Data »
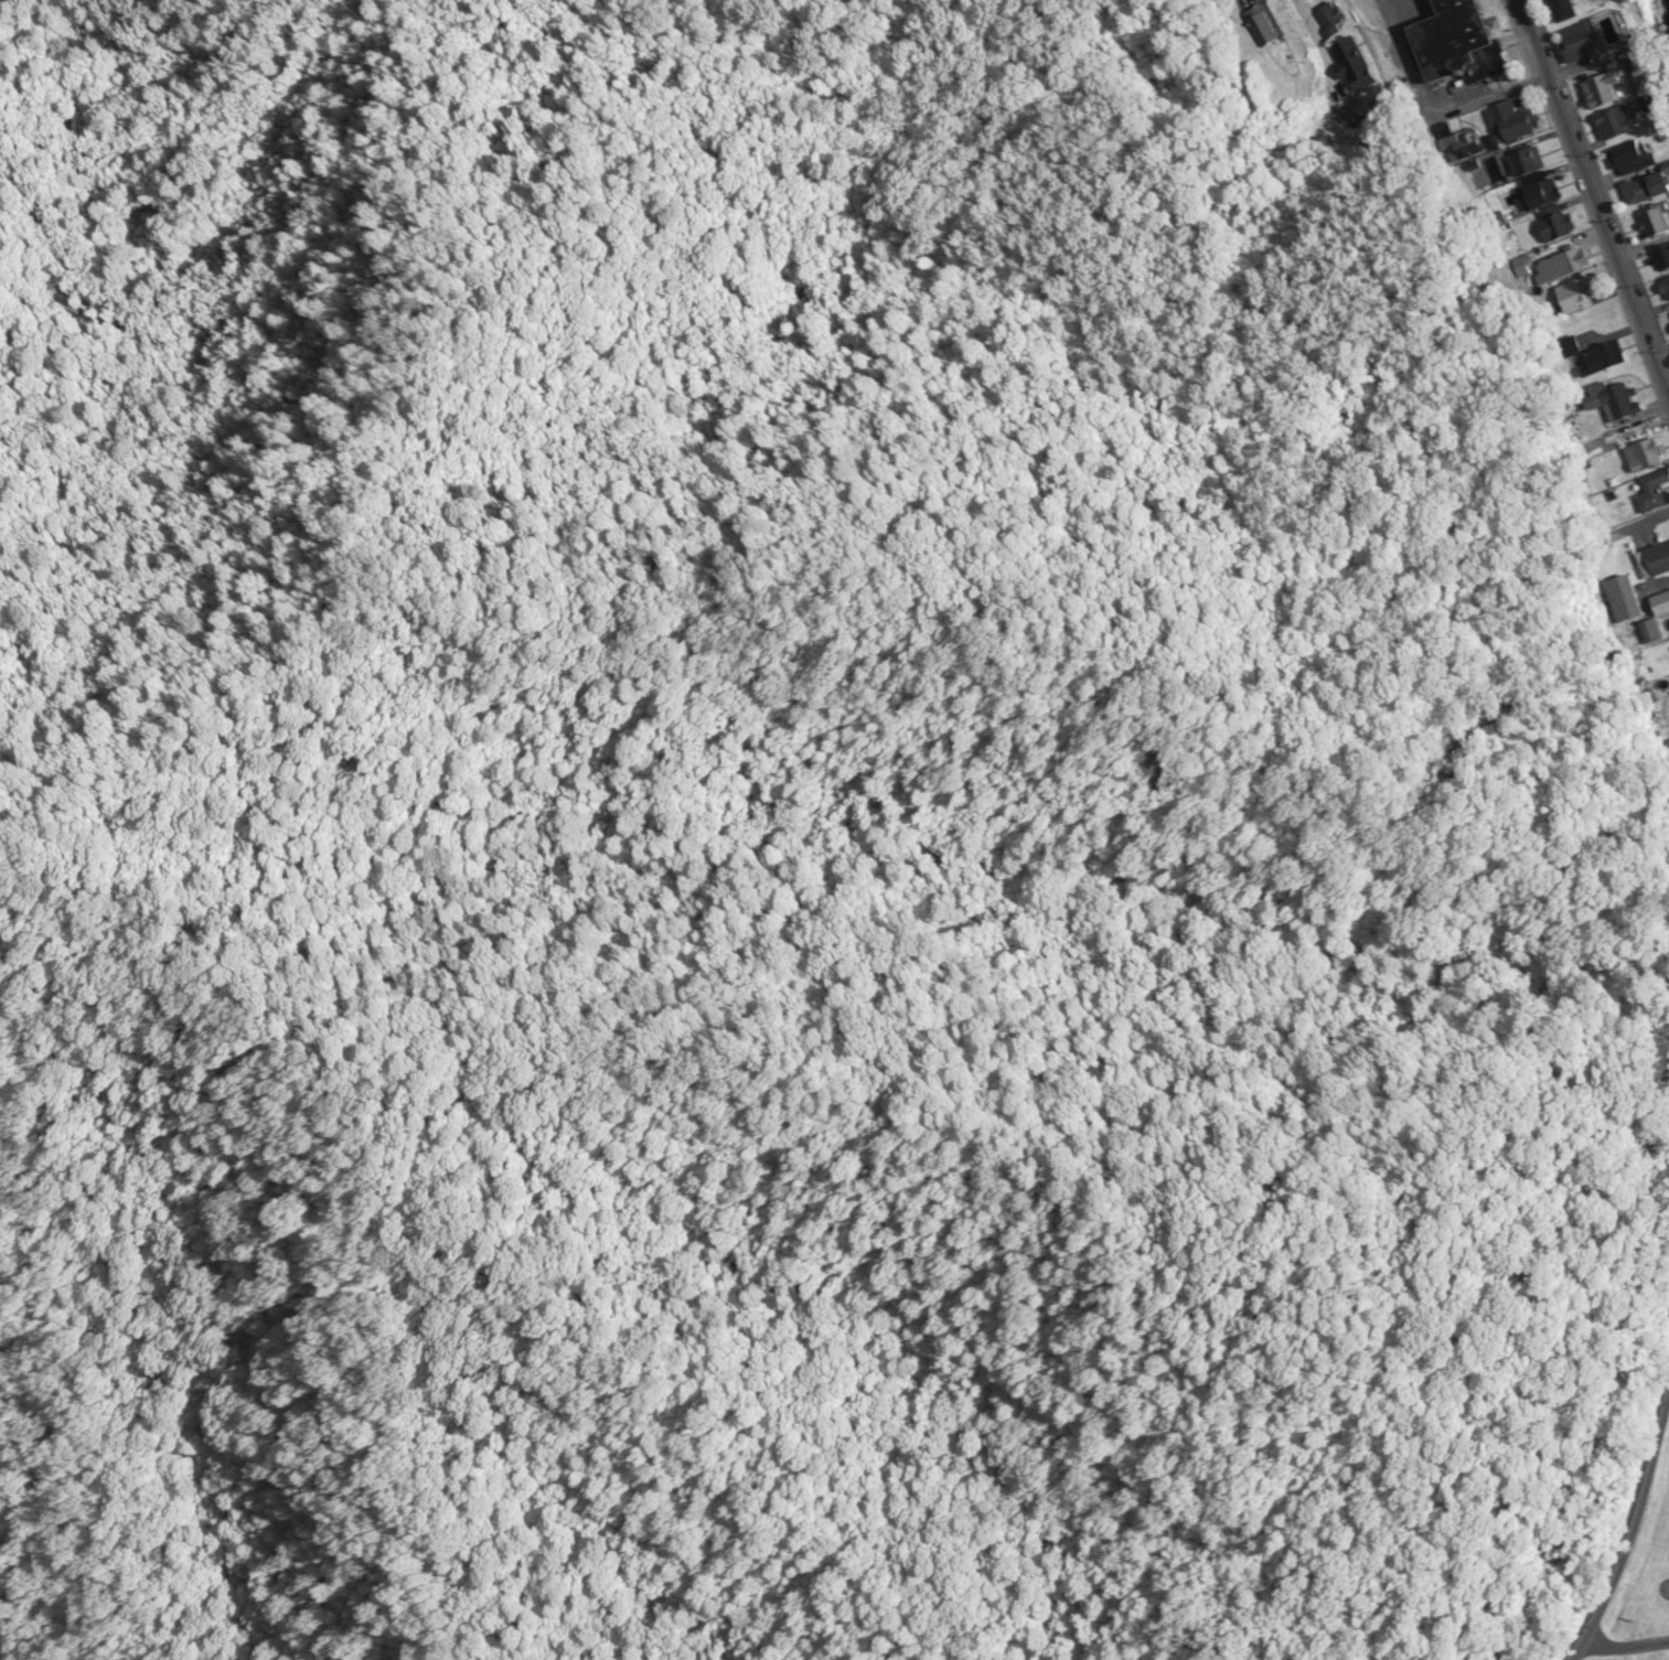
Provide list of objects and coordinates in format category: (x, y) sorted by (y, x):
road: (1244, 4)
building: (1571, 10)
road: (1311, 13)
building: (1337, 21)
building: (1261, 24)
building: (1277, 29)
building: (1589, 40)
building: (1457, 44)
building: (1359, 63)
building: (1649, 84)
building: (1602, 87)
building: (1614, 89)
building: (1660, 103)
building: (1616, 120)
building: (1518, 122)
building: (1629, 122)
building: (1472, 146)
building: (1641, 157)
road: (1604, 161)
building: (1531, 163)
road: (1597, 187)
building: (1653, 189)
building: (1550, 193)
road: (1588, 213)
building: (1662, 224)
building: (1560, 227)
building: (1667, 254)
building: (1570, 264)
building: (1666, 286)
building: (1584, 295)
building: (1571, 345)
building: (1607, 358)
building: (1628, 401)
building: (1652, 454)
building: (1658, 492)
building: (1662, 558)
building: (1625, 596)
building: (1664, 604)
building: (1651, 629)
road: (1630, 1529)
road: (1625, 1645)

What you need to do » Where a line of the material holds the word "road", copy that line.

Answer space »
road: (1244, 4)
road: (1311, 13)
road: (1604, 161)
road: (1597, 187)
road: (1588, 213)
road: (1630, 1529)
road: (1625, 1645)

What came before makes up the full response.